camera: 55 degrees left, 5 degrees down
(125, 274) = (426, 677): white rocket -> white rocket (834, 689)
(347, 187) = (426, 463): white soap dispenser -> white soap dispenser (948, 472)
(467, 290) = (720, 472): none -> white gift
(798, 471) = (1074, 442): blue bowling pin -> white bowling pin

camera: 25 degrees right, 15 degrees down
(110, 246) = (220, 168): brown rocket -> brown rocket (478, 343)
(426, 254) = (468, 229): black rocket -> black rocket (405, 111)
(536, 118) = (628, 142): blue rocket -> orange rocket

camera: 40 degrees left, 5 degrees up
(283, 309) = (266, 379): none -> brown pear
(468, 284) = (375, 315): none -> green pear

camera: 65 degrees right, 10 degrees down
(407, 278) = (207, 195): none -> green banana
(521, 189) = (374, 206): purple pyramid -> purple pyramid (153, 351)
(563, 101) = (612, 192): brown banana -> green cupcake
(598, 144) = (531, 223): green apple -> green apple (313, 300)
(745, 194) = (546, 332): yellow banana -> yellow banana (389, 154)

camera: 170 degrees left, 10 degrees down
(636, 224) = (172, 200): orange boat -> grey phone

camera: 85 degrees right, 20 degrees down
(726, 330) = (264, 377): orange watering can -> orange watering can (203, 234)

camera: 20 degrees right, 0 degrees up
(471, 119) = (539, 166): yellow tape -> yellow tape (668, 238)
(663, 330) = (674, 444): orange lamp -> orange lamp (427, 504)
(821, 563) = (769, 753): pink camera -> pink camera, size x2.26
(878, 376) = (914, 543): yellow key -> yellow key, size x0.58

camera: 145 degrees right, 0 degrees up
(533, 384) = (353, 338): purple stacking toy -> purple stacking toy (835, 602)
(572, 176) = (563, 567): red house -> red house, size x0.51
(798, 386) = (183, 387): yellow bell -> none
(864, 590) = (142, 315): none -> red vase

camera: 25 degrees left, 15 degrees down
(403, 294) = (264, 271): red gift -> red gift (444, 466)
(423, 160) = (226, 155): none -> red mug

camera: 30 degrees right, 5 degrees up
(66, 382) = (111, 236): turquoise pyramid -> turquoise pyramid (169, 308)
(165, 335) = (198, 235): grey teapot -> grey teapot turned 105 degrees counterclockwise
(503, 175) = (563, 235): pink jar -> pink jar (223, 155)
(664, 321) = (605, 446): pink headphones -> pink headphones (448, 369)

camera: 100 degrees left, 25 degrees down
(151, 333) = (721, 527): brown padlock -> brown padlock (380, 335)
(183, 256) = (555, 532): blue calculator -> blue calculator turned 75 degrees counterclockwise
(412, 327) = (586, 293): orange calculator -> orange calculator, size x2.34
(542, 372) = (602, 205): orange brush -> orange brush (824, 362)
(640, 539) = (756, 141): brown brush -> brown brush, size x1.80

_Problem_: Repeat exactly the lines above, starting with the first line of the records and finishing with the line holding "camera: 25 degrees right, 15 degrees down". Add no other line.

_Result of this exercise_:
camera: 55 degrees left, 5 degrees down
(125, 274) = (426, 677): white rocket -> white rocket (834, 689)
(347, 187) = (426, 463): white soap dispenser -> white soap dispenser (948, 472)
(467, 290) = (720, 472): none -> white gift
(798, 471) = (1074, 442): blue bowling pin -> white bowling pin

camera: 25 degrees right, 15 degrees down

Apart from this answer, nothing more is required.